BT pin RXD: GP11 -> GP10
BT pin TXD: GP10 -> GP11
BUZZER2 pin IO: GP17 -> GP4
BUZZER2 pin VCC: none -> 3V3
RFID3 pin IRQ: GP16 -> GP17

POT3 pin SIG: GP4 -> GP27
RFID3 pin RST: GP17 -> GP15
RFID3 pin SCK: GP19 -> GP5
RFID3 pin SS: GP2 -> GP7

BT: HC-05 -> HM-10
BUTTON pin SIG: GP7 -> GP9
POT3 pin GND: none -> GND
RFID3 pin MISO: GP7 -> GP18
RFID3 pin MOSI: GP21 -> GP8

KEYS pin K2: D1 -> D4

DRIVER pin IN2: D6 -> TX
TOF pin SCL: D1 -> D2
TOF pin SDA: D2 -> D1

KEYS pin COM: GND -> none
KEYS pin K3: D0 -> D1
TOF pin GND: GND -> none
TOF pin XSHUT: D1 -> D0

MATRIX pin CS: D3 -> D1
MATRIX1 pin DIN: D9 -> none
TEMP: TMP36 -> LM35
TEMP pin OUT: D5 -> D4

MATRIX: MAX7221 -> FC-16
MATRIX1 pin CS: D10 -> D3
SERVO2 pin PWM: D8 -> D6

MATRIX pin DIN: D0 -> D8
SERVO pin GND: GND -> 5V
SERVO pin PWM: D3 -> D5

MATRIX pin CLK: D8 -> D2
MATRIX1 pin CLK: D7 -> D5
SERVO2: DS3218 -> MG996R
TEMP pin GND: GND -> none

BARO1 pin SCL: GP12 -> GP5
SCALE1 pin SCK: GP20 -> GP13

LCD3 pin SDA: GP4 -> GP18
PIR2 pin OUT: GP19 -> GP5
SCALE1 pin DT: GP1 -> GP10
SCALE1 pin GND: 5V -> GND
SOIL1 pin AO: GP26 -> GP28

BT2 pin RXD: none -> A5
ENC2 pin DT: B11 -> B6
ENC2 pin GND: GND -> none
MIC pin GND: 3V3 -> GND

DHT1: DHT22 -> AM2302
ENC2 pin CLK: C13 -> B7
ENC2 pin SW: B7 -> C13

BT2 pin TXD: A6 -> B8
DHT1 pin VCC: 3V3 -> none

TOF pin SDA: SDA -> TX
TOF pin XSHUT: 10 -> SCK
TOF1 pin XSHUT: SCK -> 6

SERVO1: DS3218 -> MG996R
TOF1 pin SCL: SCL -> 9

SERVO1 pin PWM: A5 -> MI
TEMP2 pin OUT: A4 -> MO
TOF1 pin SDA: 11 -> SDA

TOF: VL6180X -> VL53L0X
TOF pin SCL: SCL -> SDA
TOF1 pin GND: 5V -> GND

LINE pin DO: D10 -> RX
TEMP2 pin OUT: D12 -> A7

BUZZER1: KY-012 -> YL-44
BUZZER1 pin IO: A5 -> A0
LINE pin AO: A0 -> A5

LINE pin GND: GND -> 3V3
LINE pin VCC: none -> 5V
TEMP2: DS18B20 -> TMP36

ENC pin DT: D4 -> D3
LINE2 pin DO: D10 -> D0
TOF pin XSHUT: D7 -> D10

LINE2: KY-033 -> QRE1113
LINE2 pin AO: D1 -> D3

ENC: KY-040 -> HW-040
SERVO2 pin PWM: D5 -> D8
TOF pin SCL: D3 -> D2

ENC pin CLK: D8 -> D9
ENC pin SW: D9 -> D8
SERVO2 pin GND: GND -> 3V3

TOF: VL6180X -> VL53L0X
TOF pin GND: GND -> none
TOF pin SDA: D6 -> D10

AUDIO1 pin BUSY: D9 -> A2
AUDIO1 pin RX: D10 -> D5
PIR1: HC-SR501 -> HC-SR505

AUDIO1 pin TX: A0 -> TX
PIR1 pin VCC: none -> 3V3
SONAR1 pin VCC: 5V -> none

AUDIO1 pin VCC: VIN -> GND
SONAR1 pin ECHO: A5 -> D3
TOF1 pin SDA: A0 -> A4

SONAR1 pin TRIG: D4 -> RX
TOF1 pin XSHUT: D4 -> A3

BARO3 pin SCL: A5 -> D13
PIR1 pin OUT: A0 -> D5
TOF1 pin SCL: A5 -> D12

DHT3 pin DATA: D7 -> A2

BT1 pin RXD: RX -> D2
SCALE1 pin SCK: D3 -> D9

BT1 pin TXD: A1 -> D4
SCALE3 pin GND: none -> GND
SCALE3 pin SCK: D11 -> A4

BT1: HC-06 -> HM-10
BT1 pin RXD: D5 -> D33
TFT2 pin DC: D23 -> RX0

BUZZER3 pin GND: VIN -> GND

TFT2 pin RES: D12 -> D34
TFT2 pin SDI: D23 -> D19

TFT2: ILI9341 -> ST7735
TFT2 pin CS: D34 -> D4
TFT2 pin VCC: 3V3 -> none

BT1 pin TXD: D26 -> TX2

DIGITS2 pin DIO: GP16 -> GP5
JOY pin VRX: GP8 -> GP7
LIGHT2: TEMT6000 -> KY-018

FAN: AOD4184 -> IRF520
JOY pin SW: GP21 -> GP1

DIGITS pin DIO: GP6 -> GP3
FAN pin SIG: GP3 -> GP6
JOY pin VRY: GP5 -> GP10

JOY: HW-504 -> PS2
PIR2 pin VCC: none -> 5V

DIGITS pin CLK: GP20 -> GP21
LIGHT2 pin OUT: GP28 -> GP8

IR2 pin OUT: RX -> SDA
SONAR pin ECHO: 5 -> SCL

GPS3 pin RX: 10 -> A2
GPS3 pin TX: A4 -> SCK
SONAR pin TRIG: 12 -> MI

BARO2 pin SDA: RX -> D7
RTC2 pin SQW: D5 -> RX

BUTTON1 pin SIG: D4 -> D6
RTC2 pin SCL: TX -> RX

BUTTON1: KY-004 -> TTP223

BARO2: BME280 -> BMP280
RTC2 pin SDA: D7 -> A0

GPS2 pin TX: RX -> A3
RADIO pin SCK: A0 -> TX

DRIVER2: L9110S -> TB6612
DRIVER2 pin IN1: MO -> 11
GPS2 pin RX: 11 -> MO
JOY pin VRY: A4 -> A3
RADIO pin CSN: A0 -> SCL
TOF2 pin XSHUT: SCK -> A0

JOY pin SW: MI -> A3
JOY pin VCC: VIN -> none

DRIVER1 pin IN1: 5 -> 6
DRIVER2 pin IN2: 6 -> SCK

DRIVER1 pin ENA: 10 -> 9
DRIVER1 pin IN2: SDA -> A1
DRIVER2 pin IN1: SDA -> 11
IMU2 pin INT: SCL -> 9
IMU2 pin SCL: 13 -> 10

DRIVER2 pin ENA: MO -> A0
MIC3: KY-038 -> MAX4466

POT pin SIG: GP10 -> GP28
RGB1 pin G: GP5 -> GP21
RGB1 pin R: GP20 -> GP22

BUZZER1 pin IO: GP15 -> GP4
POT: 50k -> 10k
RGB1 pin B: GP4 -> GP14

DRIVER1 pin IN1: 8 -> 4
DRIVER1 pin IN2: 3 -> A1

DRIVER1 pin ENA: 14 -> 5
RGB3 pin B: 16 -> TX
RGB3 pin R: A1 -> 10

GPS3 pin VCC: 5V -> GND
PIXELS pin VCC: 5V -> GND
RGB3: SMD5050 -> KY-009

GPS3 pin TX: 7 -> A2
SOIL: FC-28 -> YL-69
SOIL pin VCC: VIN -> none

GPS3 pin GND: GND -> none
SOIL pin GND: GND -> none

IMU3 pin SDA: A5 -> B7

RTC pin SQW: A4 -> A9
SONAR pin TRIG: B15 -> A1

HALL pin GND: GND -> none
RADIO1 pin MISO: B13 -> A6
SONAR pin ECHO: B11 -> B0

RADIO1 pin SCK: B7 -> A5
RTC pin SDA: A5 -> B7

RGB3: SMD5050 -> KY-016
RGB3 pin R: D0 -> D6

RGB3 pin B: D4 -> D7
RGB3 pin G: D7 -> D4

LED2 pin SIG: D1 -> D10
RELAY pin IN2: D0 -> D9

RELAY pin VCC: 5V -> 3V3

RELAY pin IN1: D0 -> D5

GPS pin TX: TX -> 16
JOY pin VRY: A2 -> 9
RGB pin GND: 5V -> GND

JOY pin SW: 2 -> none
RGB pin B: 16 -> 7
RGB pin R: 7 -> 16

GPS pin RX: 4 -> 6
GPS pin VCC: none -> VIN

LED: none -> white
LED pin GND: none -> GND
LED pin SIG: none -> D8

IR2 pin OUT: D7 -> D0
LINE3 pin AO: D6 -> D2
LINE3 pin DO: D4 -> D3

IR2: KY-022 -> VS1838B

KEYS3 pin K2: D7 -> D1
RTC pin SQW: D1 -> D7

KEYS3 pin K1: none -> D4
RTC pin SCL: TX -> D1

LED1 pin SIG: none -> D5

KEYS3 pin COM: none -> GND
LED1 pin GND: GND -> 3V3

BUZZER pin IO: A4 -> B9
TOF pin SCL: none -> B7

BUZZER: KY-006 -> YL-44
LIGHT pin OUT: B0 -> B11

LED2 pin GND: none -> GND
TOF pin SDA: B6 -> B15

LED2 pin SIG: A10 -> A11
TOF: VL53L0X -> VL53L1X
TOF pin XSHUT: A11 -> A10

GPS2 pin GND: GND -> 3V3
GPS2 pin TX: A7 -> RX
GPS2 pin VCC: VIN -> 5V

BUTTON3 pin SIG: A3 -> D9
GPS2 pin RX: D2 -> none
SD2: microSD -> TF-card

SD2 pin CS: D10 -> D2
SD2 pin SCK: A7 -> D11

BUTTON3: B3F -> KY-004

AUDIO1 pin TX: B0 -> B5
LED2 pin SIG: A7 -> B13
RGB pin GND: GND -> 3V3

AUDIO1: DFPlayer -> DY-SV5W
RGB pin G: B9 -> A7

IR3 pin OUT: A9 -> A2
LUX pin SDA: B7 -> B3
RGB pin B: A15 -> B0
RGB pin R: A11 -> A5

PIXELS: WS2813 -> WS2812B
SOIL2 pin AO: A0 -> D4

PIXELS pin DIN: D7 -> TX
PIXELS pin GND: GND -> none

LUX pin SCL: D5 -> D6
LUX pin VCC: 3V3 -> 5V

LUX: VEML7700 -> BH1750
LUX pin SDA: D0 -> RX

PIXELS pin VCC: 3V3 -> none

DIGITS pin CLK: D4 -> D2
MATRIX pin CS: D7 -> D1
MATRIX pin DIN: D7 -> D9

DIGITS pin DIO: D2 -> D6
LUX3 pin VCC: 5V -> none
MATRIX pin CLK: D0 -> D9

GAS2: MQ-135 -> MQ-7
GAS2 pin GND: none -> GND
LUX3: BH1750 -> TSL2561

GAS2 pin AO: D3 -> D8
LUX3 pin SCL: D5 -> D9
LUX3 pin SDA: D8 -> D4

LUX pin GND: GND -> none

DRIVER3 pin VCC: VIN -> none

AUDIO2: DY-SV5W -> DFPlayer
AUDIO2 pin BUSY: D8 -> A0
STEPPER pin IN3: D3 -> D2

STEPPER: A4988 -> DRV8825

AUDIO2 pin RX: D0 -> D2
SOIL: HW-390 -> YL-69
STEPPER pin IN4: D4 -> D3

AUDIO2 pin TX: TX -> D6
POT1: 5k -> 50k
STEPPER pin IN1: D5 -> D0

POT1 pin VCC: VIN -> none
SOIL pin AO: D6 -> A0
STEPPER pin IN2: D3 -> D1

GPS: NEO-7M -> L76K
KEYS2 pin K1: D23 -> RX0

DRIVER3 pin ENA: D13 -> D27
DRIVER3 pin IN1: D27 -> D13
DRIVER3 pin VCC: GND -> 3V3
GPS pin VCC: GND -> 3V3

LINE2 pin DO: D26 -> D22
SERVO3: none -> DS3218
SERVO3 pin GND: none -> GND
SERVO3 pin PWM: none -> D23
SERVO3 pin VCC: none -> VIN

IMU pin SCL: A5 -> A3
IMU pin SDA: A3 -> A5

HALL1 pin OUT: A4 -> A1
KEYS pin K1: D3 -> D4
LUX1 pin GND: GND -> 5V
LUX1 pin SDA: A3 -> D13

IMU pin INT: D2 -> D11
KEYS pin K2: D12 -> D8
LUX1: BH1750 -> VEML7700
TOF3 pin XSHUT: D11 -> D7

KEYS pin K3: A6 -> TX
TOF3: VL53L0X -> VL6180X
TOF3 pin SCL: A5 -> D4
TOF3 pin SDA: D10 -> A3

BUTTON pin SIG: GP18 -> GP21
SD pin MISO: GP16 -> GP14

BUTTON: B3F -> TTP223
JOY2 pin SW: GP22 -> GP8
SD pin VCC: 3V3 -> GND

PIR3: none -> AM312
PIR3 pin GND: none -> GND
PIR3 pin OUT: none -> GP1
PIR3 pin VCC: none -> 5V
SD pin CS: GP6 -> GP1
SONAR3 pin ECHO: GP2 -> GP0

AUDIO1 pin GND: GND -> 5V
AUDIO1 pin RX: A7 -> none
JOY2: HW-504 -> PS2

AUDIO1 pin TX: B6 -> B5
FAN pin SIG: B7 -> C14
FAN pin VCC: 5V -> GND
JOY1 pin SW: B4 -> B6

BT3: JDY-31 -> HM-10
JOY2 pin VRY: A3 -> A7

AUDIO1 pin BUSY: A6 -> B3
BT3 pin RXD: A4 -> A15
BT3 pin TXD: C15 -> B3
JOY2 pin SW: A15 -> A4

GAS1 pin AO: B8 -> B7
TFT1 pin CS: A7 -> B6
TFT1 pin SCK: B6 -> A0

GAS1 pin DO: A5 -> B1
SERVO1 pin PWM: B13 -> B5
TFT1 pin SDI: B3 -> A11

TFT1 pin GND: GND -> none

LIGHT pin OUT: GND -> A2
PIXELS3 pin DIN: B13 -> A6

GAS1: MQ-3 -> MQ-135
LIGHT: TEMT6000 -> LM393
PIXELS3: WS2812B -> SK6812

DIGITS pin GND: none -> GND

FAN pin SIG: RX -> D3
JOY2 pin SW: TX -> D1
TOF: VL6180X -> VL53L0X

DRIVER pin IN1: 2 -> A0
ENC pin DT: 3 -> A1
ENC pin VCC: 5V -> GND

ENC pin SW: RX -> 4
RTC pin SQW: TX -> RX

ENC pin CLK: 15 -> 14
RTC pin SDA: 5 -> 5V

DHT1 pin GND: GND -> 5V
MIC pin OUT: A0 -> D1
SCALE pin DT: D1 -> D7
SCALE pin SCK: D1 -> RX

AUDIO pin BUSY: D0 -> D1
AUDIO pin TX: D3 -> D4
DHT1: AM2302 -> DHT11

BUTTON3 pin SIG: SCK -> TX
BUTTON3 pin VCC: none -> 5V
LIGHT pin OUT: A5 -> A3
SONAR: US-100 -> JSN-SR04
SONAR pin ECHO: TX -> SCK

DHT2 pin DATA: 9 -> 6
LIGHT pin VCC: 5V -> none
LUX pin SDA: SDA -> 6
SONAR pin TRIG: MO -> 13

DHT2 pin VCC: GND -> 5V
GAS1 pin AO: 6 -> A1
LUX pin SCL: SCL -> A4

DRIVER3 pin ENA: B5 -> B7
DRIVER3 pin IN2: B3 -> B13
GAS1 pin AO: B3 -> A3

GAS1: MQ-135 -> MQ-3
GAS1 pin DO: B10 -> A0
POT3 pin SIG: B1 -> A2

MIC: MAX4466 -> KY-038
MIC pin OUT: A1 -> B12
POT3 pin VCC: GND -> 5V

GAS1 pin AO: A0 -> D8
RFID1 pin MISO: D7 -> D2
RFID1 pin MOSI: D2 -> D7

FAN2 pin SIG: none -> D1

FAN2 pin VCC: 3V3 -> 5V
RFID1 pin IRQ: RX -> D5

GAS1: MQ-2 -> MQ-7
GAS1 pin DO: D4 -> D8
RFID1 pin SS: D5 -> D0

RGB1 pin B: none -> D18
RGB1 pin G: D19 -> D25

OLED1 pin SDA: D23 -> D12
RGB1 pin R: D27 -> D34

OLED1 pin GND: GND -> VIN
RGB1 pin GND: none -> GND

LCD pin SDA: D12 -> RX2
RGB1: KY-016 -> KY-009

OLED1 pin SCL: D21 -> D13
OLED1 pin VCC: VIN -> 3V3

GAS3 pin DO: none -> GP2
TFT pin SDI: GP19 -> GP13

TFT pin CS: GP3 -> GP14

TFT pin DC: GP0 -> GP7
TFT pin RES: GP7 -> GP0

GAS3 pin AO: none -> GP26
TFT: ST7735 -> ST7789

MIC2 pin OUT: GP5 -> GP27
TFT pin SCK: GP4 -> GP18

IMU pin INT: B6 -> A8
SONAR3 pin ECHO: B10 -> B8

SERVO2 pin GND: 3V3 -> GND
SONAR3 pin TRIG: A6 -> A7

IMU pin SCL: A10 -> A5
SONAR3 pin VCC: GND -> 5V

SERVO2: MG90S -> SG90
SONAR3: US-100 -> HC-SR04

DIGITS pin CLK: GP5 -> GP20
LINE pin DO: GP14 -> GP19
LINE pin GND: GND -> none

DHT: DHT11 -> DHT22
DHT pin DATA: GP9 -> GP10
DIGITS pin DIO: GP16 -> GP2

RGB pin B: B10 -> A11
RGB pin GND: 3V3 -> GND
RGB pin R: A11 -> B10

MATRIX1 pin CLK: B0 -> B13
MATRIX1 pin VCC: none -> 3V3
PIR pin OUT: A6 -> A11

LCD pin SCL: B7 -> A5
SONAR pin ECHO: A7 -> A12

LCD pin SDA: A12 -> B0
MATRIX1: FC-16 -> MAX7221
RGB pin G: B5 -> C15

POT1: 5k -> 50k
□ □ □ □
◆ About this exercise ◆
The response consists of the lines above that contain "RELAY".

◆ Exercise solution ◆
RELAY pin IN2: D0 -> D9
RELAY pin VCC: 5V -> 3V3
RELAY pin IN1: D0 -> D5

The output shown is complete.